:: Records supplied ::

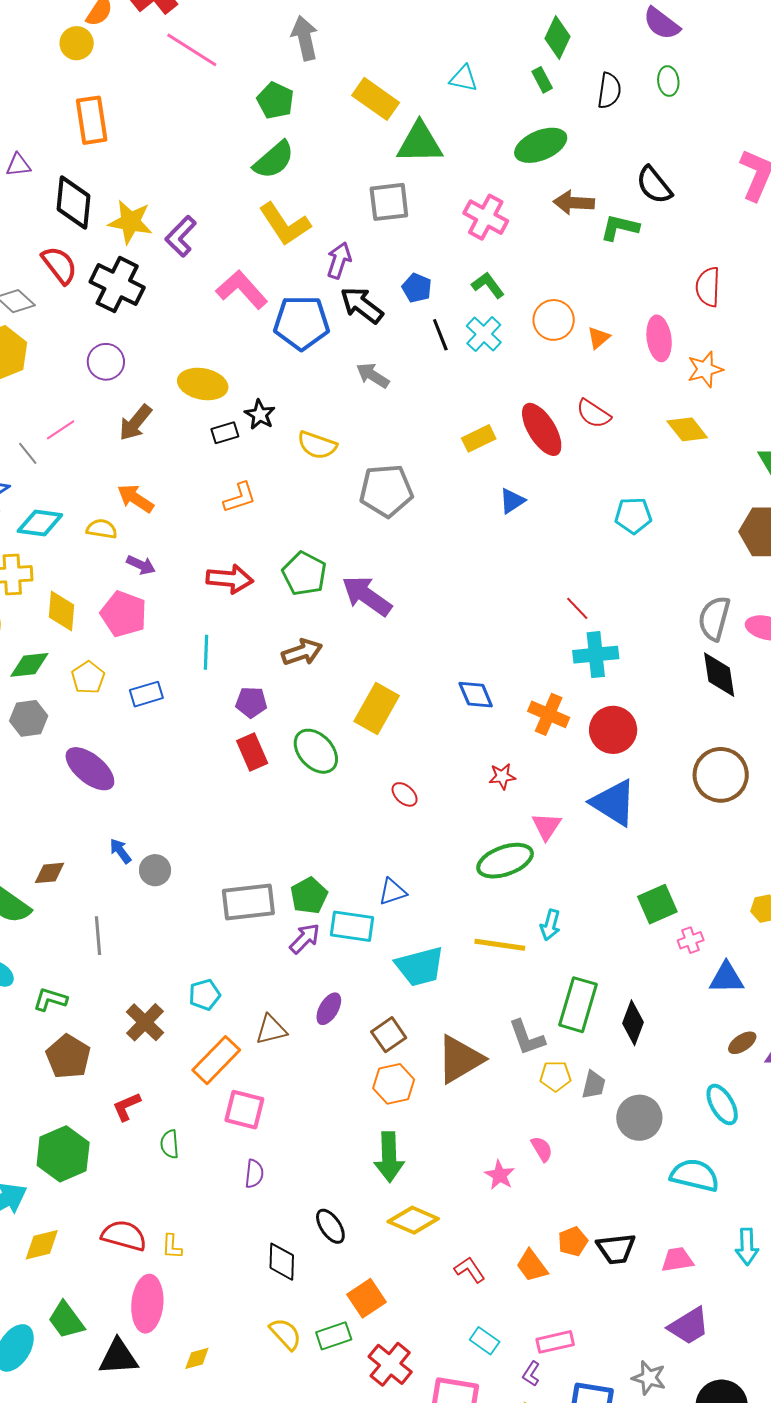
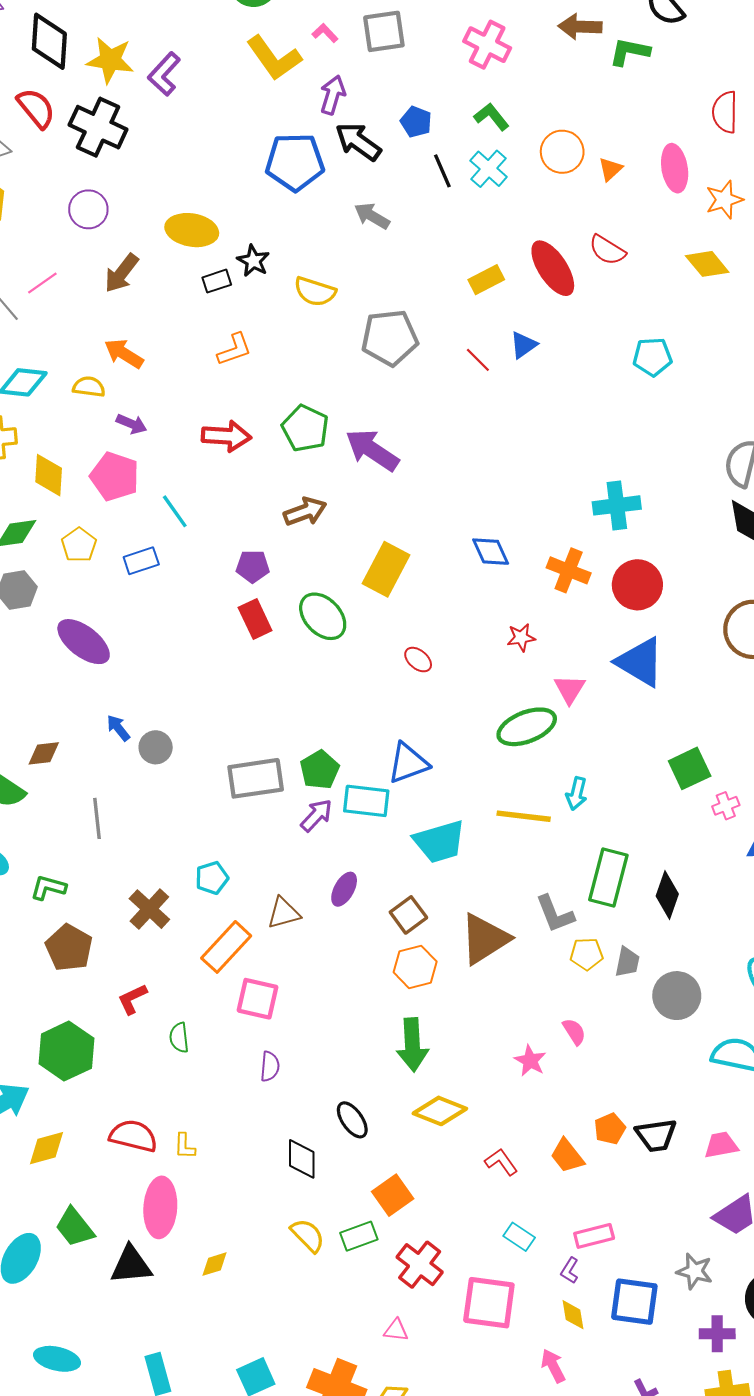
pink L-shape: (242, 290) -> (325, 33), moved, size x0.5
red line: (577, 608) -> (478, 360), moved
cyan line: (206, 652) -> (175, 511), moved, turned -36
blue triangle: (392, 892) -> (408, 763), size x1.4

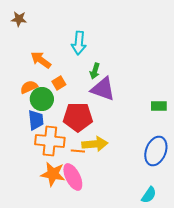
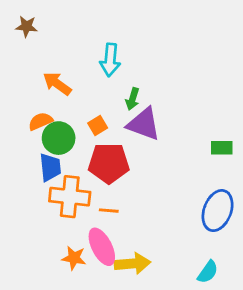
orange square: (59, 83) -> (98, 125), moved
yellow arrow: (95, 144) -> (132, 264), moved
orange star: (53, 174) -> (74, 258), moved, size x0.7

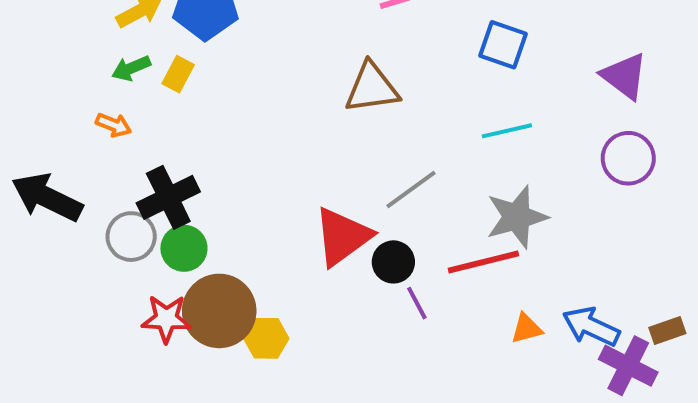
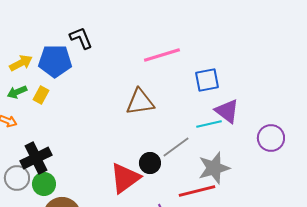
blue square: (503, 45) -> (207, 80), turned -30
purple triangle: (624, 76) -> (227, 111), moved
gray line: (411, 190) -> (176, 147), moved
black circle: (393, 262) -> (150, 163), moved

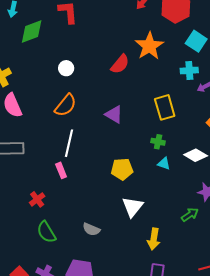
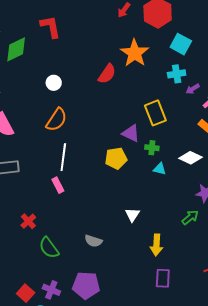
purple triangle: (114, 114) -> (131, 133), moved
yellow pentagon: (122, 169) -> (116, 158), moved
red cross: (37, 199) -> (28, 221), moved
white triangle: (132, 207) -> (132, 215), size x0.7

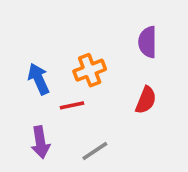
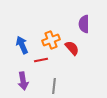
red semicircle: (146, 100) -> (72, 48), moved, turned -63
gray line: (95, 151) -> (54, 86), turned -49

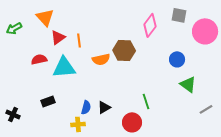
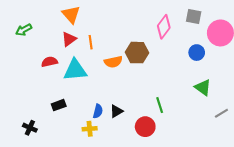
orange triangle: (45, 17) -> (71, 14), moved
blue circle: (177, 59) -> (197, 53), moved
black cross: (13, 114) -> (30, 128), moved

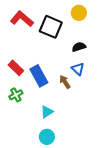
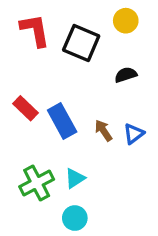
red L-shape: (22, 19) -> (35, 30), turned 40
blue triangle: (78, 69) -> (134, 134), moved, turned 40
green cross: (16, 95) -> (37, 183), moved, size x1.5

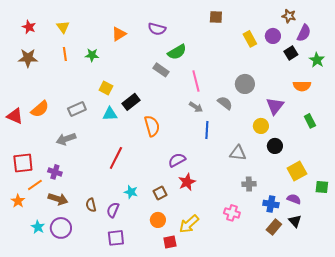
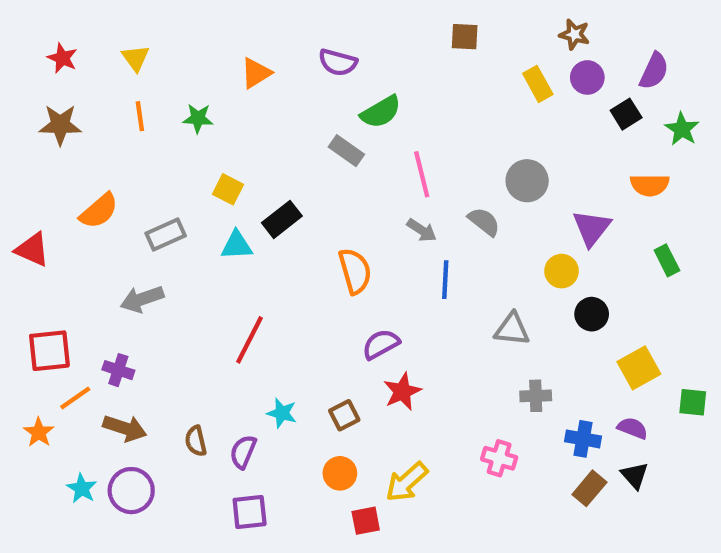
brown star: (289, 16) -> (574, 34), moved
orange semicircle: (40, 109) -> (99, 211), moved
orange semicircle: (152, 126) -> (355, 271), moved

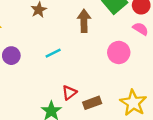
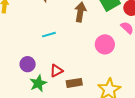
purple circle: (11, 56) -> (28, 64), moved

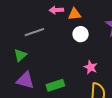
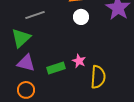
green triangle: (20, 55) -> (21, 38), size x1.5
pink star: (91, 67) -> (79, 61), moved

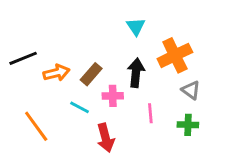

:::

Requirement:
Give back the whole of the material exactly, with the pictures removed.

Answer for the task:
pink L-shape: (242, 290) -> (325, 33), moved, size x0.5
red line: (577, 608) -> (478, 360), moved
cyan line: (206, 652) -> (175, 511), moved, turned -36
blue triangle: (392, 892) -> (408, 763), size x1.4

orange square: (59, 83) -> (98, 125), moved
yellow arrow: (95, 144) -> (132, 264), moved
orange star: (53, 174) -> (74, 258), moved, size x0.7

blue square: (503, 45) -> (207, 80), turned -30
purple triangle: (624, 76) -> (227, 111), moved
gray line: (411, 190) -> (176, 147), moved
black circle: (393, 262) -> (150, 163), moved

purple triangle: (114, 114) -> (131, 133), moved
yellow pentagon: (122, 169) -> (116, 158), moved
red cross: (37, 199) -> (28, 221), moved
white triangle: (132, 207) -> (132, 215), size x0.7

red semicircle: (146, 100) -> (72, 48), moved, turned -63
gray line: (95, 151) -> (54, 86), turned -49

orange triangle: (45, 17) -> (71, 14), moved
blue circle: (177, 59) -> (197, 53), moved
black cross: (13, 114) -> (30, 128), moved

red L-shape: (22, 19) -> (35, 30), turned 40
blue triangle: (78, 69) -> (134, 134), moved, turned 40
green cross: (16, 95) -> (37, 183), moved, size x1.5

brown star: (289, 16) -> (574, 34), moved
orange semicircle: (40, 109) -> (99, 211), moved
orange semicircle: (152, 126) -> (355, 271), moved

purple circle: (11, 56) -> (28, 64), moved

green triangle: (20, 55) -> (21, 38), size x1.5
pink star: (91, 67) -> (79, 61), moved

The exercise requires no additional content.